=== DATASET EXCERPTS ===
------
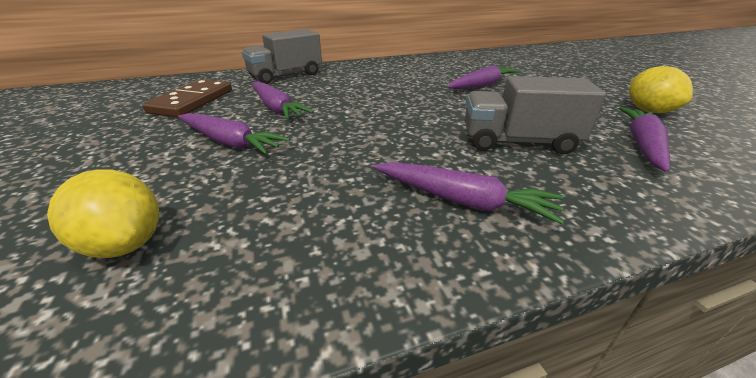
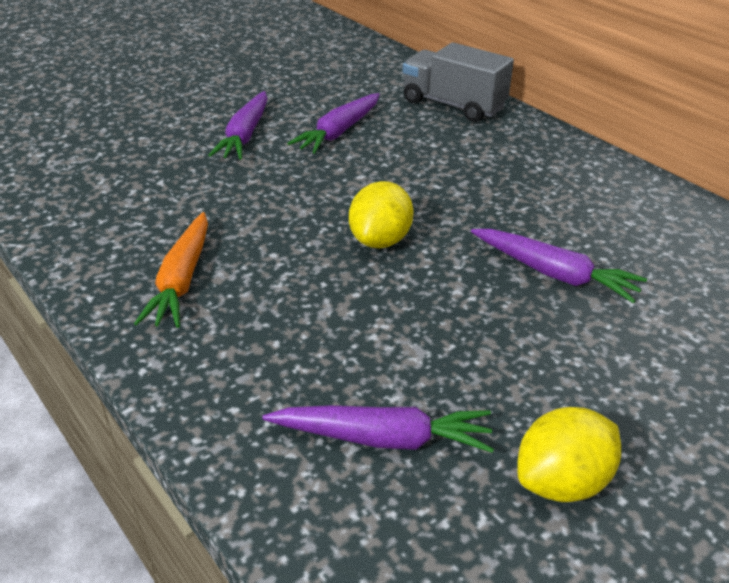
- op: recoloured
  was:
------
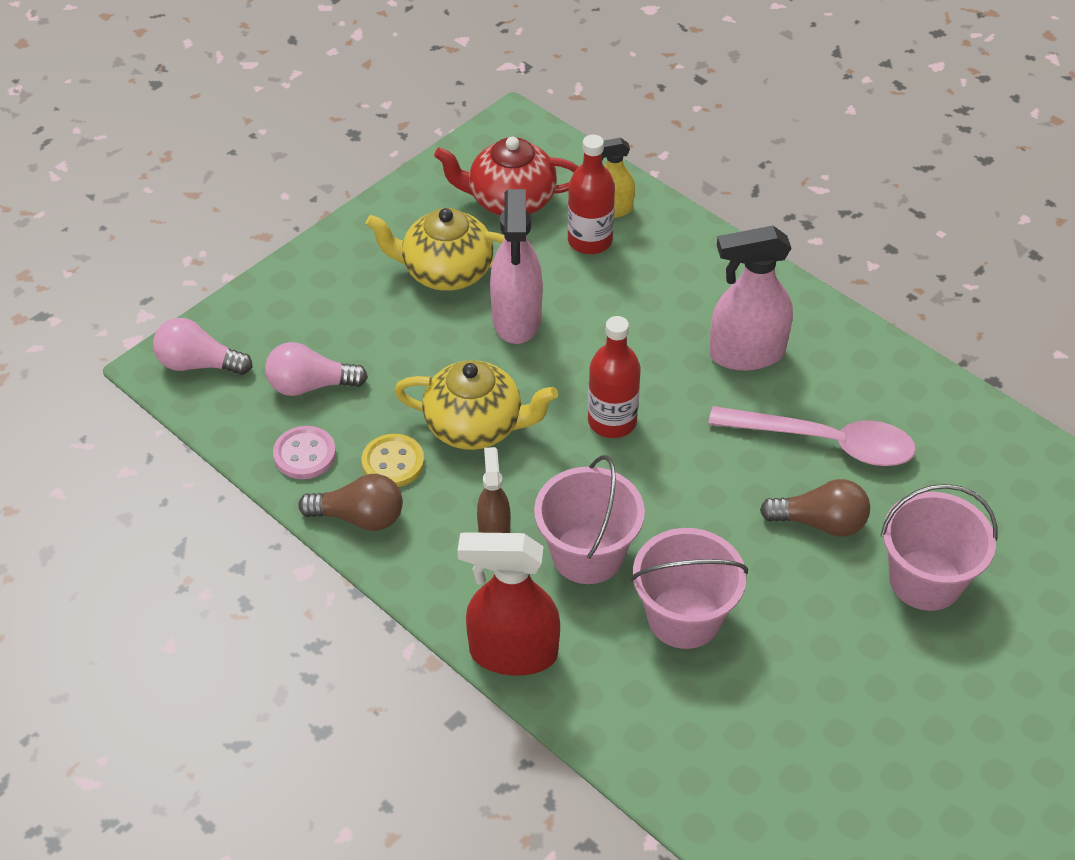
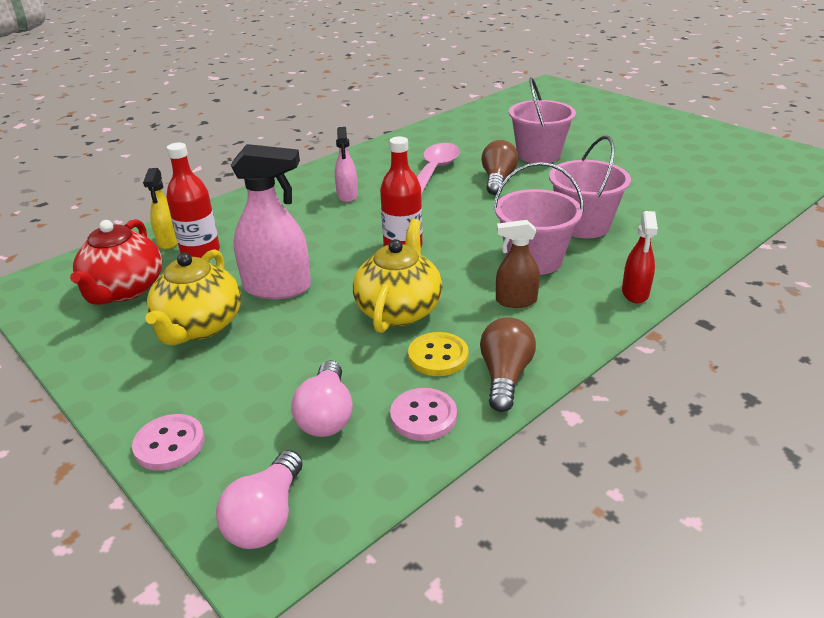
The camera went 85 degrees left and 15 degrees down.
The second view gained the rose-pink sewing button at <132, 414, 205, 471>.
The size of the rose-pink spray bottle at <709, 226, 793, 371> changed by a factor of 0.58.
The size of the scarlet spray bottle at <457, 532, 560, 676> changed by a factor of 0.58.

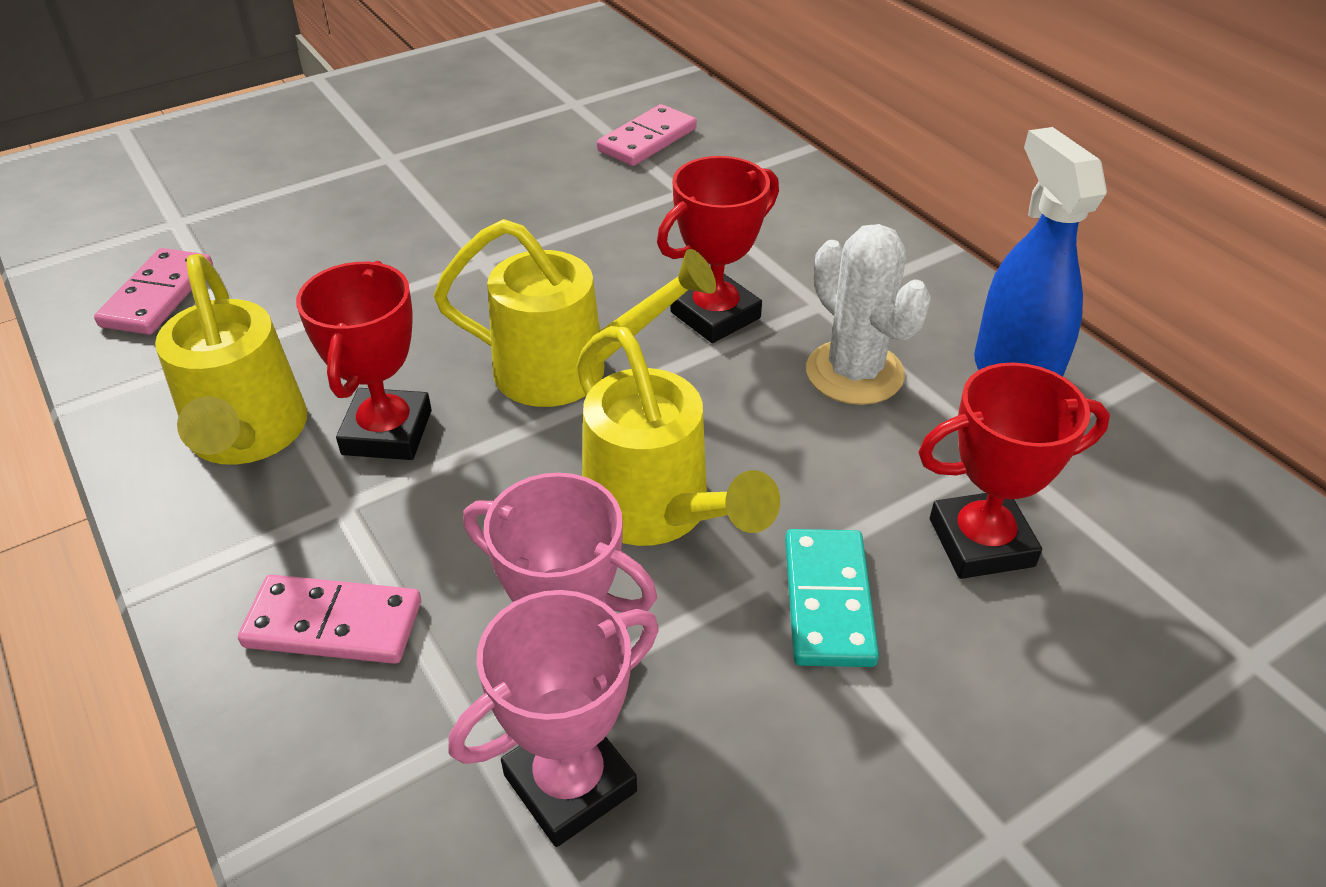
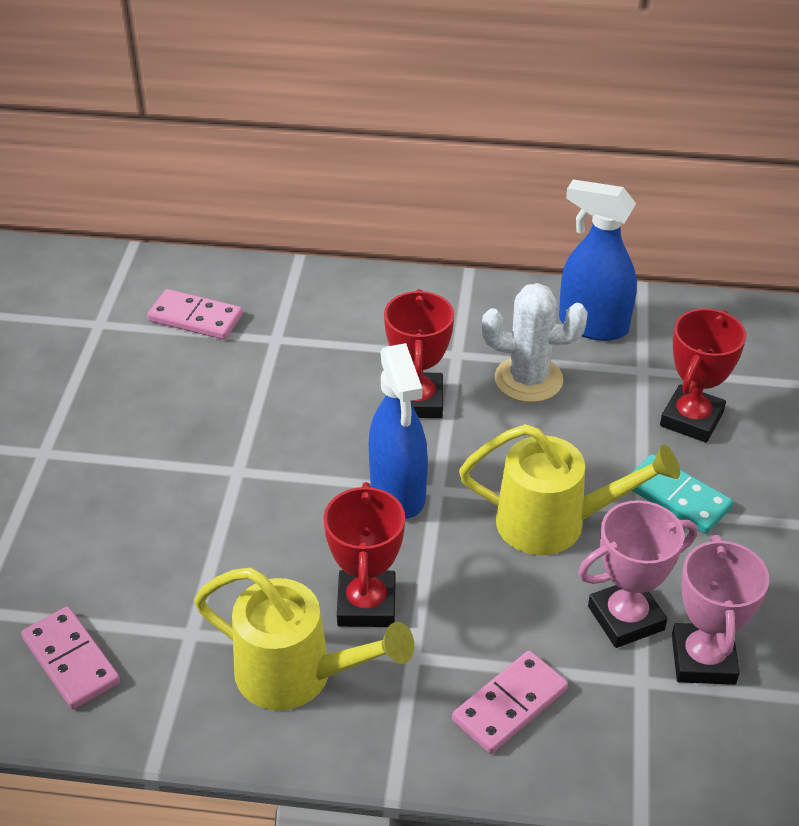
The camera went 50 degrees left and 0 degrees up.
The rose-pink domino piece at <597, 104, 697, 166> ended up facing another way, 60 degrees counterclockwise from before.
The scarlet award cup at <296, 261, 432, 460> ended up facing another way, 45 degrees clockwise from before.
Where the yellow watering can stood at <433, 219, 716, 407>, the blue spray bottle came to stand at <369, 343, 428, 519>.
------
=== PROBLEM DETAILS ===
Repeat, exactly as they stand above, the lines from the line with "The camera went 85" to the line with "The size of the rose-pink", both lines included.

=== TASK RESPONSE ===
The camera went 85 degrees left and 15 degrees down.
The second view gained the rose-pink sewing button at <132, 414, 205, 471>.
The size of the rose-pink spray bottle at <709, 226, 793, 371> changed by a factor of 0.58.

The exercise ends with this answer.